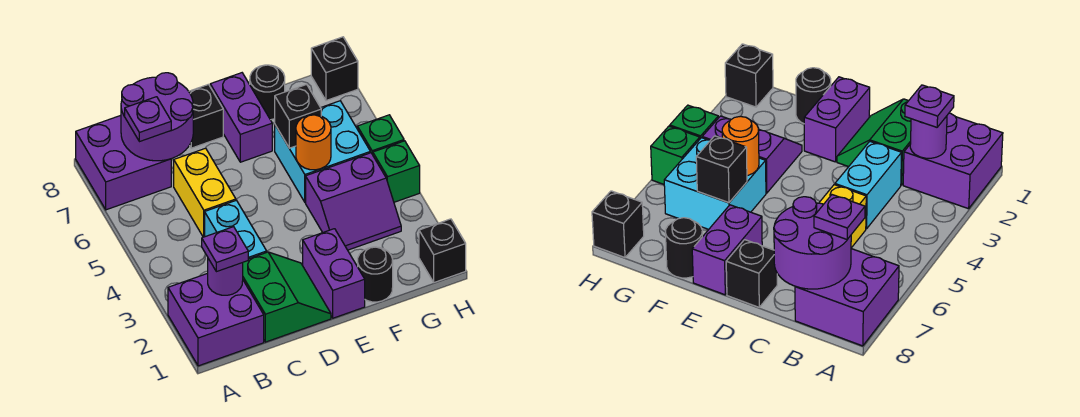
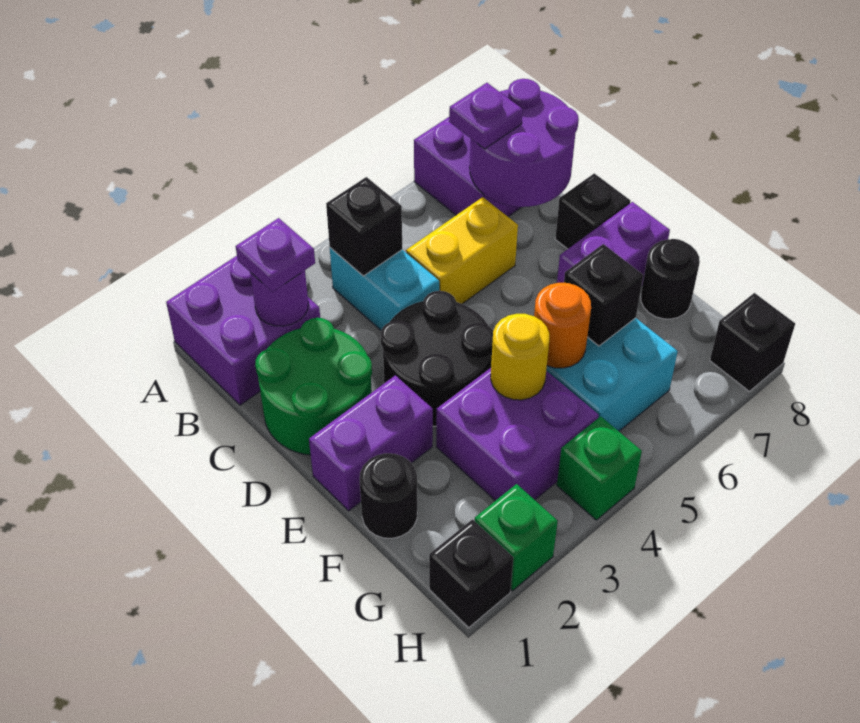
none -> black brick B4 level 2
green slope C1:D2 level 1 top C -> green round brick C1:D2 level 1
cyan brick C3:C4 level 1 -> cyan brick B4:C4 level 1
none -> black round brick D3:E4 level 1
purple slope F3:G4 level 1 top 4 -> purple brick F3:G4 level 1
none -> yellow round brick F4 level 2
green brick H5 level 1 -> green brick H2 level 1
-*-*-
Beginning with the line that contains "purple slope F3:G4", retype every remaining line of the listing exactly, ending with the last one.

purple slope F3:G4 level 1 top 4 -> purple brick F3:G4 level 1
none -> yellow round brick F4 level 2
green brick H5 level 1 -> green brick H2 level 1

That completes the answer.